RECORD EXCERPTS:
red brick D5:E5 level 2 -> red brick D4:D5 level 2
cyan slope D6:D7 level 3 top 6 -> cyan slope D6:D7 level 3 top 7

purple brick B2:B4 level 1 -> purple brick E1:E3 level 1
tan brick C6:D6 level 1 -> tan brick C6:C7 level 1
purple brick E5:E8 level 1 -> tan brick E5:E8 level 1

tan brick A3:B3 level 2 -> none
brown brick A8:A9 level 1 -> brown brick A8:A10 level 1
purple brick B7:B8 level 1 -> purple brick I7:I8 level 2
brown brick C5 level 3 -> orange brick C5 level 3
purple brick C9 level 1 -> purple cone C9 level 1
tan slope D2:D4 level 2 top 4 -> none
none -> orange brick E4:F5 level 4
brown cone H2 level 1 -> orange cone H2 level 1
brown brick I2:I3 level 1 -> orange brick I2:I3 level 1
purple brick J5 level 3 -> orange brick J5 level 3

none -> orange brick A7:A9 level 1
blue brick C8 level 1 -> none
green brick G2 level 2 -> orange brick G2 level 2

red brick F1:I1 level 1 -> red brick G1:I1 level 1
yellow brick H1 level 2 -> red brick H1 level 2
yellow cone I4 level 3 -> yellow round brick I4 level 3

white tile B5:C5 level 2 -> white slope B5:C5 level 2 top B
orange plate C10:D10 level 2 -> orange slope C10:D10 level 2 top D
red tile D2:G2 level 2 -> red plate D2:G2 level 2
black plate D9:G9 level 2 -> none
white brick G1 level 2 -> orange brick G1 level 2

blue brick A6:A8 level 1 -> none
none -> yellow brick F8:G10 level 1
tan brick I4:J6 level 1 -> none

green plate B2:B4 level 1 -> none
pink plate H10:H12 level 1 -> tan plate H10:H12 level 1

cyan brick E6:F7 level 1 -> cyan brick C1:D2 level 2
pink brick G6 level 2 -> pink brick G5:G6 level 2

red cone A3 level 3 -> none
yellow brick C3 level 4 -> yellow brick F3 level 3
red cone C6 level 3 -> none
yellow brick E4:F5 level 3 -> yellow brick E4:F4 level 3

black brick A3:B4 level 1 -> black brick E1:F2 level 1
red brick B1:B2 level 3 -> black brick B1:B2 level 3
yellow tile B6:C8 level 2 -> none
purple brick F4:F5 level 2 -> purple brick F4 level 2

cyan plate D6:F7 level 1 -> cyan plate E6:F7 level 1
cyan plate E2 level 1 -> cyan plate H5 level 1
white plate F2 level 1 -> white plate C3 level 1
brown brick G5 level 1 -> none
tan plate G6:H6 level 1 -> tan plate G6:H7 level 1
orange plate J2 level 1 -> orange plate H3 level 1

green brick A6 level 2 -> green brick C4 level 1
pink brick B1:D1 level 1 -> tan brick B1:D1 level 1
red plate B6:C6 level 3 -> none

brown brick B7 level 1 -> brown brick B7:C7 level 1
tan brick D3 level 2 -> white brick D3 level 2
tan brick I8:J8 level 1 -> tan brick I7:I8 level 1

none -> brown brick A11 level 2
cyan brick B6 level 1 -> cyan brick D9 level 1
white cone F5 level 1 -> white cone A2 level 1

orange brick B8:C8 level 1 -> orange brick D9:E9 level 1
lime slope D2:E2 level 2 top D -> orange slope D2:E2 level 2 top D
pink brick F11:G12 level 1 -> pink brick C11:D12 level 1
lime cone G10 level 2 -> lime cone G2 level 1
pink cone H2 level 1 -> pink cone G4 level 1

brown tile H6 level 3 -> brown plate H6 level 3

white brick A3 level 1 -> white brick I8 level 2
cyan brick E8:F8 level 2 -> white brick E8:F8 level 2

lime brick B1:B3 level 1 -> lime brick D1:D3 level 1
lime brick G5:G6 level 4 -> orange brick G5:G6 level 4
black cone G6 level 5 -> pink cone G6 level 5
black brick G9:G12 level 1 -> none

TRY IT: Lines in the listing above that contain the word "purple" must be copied; leave out the rest.

WRITTEN REPLY:
purple brick B2:B4 level 1 -> purple brick E1:E3 level 1
purple brick E5:E8 level 1 -> tan brick E5:E8 level 1
purple brick B7:B8 level 1 -> purple brick I7:I8 level 2
purple brick C9 level 1 -> purple cone C9 level 1
purple brick J5 level 3 -> orange brick J5 level 3
purple brick F4:F5 level 2 -> purple brick F4 level 2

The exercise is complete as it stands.